TASK ITEM: Transcribe, word for word and without additions, each line below from the one containing "RGB3 pin GND: GND -> none" through the one containing "TFT3 pin RES: none -> D15", both ends included.

━━ DATA FOR ANALYSIS

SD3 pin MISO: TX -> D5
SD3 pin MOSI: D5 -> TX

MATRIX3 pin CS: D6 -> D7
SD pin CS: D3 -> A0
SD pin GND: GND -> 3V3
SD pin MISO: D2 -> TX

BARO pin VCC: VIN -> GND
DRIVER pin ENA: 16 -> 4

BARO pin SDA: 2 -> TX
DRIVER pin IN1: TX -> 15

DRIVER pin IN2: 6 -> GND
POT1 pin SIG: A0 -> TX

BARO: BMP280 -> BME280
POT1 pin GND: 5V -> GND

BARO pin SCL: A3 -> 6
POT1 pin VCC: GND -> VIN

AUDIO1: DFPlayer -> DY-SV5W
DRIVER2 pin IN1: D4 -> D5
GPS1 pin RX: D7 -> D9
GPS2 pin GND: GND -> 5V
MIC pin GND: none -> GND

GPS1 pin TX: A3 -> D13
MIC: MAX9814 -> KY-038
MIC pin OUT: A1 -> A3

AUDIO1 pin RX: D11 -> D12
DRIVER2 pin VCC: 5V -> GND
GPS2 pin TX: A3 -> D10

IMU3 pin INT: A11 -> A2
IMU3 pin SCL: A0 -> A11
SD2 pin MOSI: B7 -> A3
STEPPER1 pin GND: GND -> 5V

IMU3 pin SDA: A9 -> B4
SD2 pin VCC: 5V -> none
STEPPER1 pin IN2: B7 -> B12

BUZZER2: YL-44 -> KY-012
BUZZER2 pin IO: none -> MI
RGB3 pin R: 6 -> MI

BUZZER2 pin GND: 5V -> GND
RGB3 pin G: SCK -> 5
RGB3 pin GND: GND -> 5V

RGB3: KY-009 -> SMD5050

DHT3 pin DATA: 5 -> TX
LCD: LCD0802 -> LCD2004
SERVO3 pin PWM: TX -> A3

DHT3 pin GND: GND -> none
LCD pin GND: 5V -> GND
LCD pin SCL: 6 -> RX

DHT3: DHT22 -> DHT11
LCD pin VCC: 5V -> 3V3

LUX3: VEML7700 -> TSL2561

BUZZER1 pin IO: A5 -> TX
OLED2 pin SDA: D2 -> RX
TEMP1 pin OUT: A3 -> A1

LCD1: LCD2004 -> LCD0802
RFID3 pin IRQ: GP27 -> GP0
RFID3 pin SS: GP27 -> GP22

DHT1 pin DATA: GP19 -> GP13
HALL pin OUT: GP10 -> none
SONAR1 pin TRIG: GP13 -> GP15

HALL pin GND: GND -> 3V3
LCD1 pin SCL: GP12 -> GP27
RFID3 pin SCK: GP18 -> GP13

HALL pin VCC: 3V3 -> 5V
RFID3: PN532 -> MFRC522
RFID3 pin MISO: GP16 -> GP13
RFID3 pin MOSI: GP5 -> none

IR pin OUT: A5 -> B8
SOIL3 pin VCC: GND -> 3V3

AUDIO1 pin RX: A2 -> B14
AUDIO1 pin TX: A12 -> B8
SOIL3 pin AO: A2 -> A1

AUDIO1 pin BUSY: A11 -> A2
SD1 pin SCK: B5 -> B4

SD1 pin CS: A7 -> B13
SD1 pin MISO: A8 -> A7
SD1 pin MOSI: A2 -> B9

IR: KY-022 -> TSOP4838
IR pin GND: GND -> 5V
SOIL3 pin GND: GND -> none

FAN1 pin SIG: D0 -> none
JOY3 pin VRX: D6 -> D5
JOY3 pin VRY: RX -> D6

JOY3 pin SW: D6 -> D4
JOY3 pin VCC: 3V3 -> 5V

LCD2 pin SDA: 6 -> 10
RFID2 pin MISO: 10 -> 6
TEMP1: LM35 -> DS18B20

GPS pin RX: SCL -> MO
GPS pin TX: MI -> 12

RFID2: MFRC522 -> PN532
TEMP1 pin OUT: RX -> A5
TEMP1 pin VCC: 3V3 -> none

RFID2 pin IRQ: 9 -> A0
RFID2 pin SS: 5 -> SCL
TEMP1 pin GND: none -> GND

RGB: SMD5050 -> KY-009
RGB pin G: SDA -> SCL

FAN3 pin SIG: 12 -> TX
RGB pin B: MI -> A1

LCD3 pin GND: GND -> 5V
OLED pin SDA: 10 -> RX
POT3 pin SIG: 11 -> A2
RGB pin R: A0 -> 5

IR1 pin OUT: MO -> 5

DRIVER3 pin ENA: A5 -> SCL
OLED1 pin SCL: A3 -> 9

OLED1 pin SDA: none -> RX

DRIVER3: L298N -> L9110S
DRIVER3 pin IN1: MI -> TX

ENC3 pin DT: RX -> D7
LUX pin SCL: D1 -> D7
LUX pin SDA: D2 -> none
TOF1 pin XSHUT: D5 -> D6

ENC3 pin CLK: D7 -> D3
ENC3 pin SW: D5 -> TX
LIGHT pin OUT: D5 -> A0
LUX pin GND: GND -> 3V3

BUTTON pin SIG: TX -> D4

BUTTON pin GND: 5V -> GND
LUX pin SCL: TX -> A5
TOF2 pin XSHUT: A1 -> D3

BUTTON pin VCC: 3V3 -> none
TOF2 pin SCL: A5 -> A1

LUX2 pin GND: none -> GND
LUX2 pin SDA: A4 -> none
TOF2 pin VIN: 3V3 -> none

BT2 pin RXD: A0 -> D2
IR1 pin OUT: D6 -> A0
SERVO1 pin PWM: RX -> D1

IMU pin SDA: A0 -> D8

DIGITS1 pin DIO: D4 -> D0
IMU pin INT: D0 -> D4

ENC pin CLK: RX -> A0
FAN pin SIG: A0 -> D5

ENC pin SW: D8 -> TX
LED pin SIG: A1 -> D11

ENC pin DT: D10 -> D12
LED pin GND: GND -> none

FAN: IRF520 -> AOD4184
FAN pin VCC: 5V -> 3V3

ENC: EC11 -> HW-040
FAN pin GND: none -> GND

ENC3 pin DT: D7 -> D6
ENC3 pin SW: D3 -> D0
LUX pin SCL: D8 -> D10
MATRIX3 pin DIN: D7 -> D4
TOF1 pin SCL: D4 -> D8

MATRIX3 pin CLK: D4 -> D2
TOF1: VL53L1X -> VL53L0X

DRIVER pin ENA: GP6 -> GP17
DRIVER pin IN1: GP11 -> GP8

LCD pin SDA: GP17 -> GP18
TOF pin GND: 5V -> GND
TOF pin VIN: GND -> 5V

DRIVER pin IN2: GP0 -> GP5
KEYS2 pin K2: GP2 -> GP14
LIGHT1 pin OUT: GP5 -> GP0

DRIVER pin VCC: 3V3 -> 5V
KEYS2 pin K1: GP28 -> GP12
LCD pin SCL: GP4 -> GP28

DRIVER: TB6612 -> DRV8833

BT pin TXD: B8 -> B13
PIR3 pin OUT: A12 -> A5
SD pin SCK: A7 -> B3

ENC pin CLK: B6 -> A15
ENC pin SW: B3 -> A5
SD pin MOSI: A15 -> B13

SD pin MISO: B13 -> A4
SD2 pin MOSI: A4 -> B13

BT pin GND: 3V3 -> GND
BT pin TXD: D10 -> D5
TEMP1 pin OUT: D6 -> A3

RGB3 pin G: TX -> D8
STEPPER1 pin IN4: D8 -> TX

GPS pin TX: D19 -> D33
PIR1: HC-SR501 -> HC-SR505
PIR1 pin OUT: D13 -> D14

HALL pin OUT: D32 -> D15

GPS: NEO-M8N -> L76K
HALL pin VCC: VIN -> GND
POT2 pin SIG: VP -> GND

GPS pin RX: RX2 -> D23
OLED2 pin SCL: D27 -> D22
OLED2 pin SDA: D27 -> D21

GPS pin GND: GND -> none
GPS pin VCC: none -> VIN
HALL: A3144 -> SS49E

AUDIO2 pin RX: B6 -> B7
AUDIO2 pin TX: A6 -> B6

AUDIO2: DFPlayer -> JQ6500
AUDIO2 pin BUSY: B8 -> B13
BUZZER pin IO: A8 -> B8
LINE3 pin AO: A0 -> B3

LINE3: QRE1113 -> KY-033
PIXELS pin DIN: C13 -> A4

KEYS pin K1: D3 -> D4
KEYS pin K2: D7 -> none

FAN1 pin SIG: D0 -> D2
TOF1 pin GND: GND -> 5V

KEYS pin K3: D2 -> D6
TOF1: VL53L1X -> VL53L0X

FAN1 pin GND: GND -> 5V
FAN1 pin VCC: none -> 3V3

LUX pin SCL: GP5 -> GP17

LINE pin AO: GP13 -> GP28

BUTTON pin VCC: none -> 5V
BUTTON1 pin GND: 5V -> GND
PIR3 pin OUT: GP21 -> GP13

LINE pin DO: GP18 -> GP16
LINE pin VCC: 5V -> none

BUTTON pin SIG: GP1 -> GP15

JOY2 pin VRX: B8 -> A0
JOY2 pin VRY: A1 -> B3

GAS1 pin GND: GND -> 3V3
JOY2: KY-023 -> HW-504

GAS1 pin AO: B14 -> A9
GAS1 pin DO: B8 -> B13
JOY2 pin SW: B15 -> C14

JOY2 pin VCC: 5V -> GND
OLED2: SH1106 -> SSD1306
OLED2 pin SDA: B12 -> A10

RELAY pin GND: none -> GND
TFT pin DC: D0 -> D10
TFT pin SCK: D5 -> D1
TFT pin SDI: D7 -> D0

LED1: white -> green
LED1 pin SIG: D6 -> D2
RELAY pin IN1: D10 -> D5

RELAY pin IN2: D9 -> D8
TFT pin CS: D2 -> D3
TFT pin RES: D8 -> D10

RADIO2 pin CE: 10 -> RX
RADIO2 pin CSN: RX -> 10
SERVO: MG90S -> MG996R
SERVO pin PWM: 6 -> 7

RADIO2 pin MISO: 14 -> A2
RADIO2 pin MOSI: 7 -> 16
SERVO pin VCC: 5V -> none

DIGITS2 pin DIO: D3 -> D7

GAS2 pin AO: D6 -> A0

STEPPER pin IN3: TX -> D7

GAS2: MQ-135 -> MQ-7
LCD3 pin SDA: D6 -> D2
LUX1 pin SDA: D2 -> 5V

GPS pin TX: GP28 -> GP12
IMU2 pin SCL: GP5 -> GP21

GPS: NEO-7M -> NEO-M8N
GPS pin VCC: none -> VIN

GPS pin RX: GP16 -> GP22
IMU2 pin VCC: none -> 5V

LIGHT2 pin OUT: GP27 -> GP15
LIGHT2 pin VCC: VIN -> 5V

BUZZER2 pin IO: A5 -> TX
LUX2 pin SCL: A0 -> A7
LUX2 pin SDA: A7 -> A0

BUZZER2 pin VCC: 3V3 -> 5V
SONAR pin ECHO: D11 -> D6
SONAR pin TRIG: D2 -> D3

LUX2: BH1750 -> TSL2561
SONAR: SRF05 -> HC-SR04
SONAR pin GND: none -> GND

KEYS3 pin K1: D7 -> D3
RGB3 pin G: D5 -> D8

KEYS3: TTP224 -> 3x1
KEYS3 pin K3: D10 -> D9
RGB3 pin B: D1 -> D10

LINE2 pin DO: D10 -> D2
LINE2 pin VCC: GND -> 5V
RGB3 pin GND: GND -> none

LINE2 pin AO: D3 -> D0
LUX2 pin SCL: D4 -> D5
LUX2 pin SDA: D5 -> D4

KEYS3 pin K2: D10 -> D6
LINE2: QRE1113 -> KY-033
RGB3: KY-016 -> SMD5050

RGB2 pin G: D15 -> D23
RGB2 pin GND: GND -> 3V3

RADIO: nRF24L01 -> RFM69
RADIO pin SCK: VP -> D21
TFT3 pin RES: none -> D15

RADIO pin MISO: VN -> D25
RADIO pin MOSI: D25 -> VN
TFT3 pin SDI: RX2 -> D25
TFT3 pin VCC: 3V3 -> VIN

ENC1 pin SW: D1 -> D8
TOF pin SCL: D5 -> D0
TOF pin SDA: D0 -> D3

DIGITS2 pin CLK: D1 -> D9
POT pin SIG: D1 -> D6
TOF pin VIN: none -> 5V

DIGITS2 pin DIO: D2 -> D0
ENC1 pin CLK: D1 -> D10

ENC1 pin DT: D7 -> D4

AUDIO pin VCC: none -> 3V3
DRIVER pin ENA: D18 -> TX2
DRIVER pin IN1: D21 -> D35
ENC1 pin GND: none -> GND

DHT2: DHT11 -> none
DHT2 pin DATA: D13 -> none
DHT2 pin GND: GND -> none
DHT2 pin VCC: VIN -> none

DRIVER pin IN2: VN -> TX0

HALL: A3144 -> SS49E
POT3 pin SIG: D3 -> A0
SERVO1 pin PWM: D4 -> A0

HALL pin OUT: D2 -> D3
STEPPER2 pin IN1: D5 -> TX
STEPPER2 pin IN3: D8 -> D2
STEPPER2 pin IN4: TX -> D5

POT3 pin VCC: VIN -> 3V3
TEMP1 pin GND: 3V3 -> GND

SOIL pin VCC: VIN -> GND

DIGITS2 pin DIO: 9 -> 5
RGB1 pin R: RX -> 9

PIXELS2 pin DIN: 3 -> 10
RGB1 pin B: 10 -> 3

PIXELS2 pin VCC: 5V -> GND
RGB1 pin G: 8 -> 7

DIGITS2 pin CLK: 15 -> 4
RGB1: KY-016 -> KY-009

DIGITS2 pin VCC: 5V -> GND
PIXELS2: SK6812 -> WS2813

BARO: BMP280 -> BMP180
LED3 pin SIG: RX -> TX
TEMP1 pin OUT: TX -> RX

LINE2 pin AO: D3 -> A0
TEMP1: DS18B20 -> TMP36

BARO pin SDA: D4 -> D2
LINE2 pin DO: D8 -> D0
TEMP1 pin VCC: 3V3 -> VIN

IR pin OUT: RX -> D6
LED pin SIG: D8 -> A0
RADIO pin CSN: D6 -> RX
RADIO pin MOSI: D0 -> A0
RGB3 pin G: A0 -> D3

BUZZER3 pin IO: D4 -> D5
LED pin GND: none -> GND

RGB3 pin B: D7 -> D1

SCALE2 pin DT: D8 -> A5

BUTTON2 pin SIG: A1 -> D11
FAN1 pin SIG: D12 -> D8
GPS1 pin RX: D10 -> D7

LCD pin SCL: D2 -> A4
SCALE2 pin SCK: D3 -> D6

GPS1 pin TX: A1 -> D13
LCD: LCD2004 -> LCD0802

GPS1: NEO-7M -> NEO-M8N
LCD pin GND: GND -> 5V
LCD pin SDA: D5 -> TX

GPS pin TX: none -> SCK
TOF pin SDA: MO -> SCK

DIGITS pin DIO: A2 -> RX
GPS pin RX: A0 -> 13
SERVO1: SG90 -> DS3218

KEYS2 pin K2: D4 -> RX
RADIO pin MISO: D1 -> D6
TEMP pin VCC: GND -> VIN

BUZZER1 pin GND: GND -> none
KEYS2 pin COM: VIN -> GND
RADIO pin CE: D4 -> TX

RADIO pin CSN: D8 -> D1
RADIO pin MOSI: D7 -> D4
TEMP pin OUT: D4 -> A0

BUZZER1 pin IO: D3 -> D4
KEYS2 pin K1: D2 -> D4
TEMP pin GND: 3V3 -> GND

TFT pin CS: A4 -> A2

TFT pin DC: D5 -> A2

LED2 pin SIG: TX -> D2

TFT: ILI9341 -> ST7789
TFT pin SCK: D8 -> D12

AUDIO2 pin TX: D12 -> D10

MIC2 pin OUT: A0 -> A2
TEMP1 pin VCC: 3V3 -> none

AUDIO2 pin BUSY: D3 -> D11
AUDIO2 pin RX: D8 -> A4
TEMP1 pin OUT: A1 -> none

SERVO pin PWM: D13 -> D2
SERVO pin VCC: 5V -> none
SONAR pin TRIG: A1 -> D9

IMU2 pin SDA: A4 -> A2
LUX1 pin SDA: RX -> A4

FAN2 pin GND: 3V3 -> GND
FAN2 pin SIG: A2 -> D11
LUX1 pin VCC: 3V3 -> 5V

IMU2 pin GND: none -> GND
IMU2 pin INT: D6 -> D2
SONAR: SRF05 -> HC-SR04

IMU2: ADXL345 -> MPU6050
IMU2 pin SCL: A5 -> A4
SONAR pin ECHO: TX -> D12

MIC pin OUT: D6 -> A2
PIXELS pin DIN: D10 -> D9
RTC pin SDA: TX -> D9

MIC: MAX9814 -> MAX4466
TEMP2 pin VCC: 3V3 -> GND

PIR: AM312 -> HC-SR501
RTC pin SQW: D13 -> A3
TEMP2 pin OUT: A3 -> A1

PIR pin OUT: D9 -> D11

━━━━

OUTPUT OF THE TASK:
RGB3 pin GND: GND -> none

LINE2 pin AO: D3 -> D0
LUX2 pin SCL: D4 -> D5
LUX2 pin SDA: D5 -> D4

KEYS3 pin K2: D10 -> D6
LINE2: QRE1113 -> KY-033
RGB3: KY-016 -> SMD5050

RGB2 pin G: D15 -> D23
RGB2 pin GND: GND -> 3V3

RADIO: nRF24L01 -> RFM69
RADIO pin SCK: VP -> D21
TFT3 pin RES: none -> D15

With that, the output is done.